◆ **AIM OF THE EXERCISE**
When you reach the line that contains "green apple [770,192,844,273]" in the data below, copy it and every line after it exactly, adding nothing.

◆ **INPUT DATA**
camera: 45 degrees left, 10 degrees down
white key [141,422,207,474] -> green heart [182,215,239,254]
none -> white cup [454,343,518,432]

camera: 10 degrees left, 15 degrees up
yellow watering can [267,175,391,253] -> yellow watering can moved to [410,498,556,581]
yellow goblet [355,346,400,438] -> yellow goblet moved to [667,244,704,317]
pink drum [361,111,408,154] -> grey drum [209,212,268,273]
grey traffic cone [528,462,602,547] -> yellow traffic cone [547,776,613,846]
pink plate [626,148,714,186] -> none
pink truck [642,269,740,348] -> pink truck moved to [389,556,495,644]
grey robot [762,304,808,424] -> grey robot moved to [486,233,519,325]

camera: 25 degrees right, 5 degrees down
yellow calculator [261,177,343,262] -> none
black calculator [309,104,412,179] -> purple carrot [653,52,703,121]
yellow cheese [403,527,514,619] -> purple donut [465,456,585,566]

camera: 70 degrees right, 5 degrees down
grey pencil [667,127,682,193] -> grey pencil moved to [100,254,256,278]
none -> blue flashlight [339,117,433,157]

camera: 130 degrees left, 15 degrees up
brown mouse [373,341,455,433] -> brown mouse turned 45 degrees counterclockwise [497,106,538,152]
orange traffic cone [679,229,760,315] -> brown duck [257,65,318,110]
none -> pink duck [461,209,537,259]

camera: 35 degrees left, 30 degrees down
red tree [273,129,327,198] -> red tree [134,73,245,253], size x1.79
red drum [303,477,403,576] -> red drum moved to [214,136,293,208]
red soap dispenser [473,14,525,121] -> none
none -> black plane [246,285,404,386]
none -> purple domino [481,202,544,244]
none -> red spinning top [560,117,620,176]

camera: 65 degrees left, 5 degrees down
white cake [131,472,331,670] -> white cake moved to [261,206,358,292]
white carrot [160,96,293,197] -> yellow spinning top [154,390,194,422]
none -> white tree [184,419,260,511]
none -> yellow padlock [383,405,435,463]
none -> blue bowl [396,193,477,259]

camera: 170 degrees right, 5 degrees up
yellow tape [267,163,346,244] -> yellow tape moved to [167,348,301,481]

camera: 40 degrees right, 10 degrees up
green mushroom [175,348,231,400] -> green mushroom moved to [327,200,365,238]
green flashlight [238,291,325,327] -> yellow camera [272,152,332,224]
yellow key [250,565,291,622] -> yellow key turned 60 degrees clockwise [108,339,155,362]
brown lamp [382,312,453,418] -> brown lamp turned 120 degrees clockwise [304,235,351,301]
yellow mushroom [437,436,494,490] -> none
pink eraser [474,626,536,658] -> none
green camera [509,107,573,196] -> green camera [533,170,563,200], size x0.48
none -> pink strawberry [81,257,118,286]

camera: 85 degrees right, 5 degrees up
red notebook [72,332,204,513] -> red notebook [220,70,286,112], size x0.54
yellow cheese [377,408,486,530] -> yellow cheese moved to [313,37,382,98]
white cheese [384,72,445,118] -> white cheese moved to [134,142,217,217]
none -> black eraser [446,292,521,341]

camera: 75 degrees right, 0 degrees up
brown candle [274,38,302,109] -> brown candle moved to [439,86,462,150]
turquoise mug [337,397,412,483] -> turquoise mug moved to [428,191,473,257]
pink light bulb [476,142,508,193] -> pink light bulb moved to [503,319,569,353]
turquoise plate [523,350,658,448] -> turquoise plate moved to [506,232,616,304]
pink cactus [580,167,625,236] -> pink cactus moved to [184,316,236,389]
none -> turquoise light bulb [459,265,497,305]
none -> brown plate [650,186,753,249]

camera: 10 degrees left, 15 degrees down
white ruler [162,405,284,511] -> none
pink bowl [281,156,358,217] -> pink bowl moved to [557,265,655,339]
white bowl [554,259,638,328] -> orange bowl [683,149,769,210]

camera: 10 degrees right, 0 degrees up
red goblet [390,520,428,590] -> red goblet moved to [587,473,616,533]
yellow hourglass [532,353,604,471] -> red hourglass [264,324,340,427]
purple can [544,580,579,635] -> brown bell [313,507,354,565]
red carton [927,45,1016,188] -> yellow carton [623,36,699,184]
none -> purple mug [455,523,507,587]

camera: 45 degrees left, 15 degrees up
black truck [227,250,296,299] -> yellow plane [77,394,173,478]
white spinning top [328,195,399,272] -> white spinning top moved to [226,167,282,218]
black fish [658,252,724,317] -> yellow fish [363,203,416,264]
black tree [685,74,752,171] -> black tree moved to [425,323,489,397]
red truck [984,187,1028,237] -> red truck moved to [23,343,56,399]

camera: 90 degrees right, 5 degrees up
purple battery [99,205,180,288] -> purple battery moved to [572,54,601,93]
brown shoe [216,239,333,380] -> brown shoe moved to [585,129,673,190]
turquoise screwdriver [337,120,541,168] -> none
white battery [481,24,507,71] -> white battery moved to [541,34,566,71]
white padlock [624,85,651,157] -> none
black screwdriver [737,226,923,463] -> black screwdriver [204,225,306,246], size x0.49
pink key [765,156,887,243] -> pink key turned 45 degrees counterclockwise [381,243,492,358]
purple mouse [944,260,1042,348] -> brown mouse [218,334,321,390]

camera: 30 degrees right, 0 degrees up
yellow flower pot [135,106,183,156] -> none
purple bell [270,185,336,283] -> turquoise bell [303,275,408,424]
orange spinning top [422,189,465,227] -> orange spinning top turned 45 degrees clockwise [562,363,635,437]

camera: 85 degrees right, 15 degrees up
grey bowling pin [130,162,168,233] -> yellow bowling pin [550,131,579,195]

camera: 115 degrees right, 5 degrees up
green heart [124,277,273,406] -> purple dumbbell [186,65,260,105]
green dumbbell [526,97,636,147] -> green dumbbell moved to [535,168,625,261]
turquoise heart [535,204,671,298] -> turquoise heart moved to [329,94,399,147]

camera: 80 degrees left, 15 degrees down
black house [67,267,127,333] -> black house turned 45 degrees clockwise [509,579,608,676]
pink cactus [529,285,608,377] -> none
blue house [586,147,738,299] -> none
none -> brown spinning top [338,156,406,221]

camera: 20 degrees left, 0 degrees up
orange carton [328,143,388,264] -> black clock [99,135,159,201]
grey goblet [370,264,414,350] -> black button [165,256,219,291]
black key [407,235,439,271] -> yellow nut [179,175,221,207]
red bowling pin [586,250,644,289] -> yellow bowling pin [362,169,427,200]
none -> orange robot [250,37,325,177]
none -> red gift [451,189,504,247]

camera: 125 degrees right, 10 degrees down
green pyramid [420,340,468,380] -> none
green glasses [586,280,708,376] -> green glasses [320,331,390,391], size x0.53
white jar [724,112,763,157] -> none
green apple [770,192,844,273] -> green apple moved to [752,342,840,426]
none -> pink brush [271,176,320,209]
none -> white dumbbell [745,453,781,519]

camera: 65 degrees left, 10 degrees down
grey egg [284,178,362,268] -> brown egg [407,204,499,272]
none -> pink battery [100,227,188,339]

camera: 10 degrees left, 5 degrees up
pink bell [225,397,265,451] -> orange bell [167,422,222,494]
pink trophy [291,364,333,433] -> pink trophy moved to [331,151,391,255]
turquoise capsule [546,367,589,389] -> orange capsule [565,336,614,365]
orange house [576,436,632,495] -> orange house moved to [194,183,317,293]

◆ **RESPONSE TO THE TASK**
green apple [770,192,844,273] -> green apple moved to [752,342,840,426]
none -> pink brush [271,176,320,209]
none -> white dumbbell [745,453,781,519]

camera: 65 degrees left, 10 degrees down
grey egg [284,178,362,268] -> brown egg [407,204,499,272]
none -> pink battery [100,227,188,339]

camera: 10 degrees left, 5 degrees up
pink bell [225,397,265,451] -> orange bell [167,422,222,494]
pink trophy [291,364,333,433] -> pink trophy moved to [331,151,391,255]
turquoise capsule [546,367,589,389] -> orange capsule [565,336,614,365]
orange house [576,436,632,495] -> orange house moved to [194,183,317,293]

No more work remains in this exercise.